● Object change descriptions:
# # # # # # #
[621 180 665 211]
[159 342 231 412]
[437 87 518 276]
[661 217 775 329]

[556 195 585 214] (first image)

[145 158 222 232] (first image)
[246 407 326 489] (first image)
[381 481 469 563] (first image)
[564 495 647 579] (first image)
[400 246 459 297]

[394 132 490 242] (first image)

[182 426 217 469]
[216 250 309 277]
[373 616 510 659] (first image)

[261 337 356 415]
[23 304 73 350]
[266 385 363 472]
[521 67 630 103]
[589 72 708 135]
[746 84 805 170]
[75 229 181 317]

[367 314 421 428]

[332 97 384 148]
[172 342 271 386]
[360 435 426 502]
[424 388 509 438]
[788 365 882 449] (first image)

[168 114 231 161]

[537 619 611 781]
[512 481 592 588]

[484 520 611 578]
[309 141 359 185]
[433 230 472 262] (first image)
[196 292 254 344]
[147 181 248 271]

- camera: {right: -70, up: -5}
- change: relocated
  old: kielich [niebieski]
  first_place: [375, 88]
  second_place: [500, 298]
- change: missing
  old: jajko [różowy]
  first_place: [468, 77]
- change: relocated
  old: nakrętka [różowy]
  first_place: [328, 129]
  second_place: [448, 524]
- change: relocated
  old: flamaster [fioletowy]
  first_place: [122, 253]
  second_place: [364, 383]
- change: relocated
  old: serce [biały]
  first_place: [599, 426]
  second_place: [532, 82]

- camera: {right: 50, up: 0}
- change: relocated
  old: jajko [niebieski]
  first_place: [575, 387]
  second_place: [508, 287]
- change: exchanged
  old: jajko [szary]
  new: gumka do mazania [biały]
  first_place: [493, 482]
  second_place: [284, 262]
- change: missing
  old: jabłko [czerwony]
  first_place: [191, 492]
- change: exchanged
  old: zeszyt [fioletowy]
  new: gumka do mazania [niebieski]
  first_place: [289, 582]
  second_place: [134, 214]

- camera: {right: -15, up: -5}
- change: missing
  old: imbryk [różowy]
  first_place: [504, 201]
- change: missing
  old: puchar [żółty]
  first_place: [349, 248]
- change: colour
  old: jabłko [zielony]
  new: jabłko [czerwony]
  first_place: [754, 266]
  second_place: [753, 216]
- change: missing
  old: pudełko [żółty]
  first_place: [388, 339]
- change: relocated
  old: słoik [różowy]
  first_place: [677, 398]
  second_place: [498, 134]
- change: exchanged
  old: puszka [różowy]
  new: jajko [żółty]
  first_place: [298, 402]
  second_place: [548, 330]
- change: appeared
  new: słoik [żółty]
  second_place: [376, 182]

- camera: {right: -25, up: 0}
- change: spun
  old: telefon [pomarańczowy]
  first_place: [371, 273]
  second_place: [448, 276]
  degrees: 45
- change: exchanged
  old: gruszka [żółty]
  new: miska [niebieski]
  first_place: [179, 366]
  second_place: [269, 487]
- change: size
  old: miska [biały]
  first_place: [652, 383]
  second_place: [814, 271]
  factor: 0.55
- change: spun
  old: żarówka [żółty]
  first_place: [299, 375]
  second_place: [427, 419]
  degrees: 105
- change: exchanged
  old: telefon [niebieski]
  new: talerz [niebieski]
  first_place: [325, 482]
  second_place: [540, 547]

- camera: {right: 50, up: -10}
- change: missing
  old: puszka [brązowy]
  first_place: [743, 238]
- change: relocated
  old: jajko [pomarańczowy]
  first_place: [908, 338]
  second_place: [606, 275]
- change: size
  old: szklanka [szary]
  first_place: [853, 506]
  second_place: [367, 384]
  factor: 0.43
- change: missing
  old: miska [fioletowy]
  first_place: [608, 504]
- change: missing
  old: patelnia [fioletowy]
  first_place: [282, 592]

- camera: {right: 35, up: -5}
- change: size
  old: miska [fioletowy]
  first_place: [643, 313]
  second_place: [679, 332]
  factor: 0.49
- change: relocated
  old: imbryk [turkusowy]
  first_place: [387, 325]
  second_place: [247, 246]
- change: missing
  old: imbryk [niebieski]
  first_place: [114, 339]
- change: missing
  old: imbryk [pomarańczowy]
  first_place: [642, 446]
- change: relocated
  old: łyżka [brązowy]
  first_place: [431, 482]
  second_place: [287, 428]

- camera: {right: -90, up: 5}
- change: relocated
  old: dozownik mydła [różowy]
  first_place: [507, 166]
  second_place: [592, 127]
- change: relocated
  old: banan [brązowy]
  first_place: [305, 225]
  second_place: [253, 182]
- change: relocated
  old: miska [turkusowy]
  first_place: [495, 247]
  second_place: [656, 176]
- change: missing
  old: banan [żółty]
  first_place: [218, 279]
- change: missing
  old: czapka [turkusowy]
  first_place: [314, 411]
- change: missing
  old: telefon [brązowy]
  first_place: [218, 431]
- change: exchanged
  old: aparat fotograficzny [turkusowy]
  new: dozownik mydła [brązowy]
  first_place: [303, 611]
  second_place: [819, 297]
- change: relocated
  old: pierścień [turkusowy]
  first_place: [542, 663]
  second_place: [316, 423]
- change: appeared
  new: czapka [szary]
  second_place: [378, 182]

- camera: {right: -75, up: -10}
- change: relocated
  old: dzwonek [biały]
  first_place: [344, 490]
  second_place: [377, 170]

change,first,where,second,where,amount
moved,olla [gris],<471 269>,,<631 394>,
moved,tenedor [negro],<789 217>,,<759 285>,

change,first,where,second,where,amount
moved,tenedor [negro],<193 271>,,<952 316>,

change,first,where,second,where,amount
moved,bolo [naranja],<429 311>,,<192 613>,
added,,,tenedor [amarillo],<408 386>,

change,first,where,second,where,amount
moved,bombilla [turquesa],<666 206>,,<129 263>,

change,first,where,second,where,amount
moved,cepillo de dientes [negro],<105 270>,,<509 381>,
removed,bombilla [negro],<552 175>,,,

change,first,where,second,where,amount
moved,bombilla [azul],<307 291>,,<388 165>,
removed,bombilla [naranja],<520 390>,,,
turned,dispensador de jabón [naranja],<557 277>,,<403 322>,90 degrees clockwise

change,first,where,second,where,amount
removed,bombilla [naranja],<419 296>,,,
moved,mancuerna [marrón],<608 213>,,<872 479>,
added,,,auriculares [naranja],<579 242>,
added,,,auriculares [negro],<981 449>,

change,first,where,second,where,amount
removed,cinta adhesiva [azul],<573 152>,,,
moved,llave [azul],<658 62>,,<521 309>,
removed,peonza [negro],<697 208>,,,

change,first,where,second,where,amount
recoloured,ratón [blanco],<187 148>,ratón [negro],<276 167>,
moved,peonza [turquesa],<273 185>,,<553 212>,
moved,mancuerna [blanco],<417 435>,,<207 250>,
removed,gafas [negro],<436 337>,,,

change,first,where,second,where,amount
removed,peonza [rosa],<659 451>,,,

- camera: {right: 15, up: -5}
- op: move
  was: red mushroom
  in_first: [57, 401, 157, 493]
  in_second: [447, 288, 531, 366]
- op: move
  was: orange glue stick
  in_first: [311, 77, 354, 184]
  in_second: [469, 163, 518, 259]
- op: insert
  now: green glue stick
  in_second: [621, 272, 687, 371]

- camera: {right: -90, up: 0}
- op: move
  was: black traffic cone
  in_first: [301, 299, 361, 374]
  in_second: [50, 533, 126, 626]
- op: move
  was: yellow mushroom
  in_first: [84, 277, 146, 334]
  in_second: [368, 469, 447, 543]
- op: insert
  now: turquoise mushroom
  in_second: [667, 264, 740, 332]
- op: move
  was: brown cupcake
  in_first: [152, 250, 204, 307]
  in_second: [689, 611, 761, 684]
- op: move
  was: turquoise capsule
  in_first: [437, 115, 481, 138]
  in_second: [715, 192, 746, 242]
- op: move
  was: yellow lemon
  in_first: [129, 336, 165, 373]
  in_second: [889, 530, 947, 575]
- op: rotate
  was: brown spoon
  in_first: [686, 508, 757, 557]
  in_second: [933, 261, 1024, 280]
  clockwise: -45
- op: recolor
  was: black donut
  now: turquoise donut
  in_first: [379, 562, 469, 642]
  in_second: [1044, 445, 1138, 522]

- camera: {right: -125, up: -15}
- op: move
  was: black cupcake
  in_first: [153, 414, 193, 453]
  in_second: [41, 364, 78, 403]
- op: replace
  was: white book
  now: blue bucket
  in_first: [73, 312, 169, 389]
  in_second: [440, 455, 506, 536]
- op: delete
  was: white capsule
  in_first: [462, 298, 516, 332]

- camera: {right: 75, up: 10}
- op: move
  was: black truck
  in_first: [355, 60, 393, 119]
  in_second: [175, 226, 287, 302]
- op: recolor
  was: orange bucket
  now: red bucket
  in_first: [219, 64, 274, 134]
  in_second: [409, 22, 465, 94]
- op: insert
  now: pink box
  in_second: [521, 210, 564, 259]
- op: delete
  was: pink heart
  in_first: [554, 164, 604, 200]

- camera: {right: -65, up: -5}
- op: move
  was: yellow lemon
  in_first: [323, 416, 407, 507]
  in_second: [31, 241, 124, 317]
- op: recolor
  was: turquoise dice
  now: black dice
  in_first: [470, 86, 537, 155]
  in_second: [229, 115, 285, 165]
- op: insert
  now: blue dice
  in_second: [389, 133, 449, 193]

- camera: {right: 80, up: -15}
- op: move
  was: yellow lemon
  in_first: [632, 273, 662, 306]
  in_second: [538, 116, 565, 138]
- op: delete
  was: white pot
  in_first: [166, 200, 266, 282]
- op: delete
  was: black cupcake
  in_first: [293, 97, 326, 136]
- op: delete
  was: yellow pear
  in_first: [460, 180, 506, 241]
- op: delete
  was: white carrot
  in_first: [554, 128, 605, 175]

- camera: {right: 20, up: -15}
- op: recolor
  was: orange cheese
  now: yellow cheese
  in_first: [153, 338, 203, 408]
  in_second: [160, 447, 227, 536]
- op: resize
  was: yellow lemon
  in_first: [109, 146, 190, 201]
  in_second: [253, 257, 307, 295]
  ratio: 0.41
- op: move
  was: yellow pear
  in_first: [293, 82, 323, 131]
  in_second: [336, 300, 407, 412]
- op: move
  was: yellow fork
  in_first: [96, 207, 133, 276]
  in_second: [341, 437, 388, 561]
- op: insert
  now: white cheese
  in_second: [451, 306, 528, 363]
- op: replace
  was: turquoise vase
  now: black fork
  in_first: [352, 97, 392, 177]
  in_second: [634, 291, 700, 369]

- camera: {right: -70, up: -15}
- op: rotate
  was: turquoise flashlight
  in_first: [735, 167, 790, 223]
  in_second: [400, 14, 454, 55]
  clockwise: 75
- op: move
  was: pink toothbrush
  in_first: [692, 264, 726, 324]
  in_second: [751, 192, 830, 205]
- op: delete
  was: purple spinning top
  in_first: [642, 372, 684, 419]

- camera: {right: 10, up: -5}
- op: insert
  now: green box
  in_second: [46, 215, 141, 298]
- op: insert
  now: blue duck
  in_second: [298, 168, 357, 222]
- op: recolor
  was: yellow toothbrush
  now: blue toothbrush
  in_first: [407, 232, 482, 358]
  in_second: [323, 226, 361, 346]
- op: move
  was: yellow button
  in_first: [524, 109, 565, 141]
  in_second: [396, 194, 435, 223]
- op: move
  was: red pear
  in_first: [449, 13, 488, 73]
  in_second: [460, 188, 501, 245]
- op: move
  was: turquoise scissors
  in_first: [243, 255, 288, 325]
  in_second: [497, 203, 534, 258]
# # # # # # #
● Exercise description:
The lines to extract from the data above begin with the line containing "[145 158 222 232] (first image)" and end with the line containing "[75 229 181 317]". Extract them exactly, including both.

● Task solution:
[145 158 222 232] (first image)
[246 407 326 489] (first image)
[381 481 469 563] (first image)
[564 495 647 579] (first image)
[400 246 459 297]

[394 132 490 242] (first image)

[182 426 217 469]
[216 250 309 277]
[373 616 510 659] (first image)

[261 337 356 415]
[23 304 73 350]
[266 385 363 472]
[521 67 630 103]
[589 72 708 135]
[746 84 805 170]
[75 229 181 317]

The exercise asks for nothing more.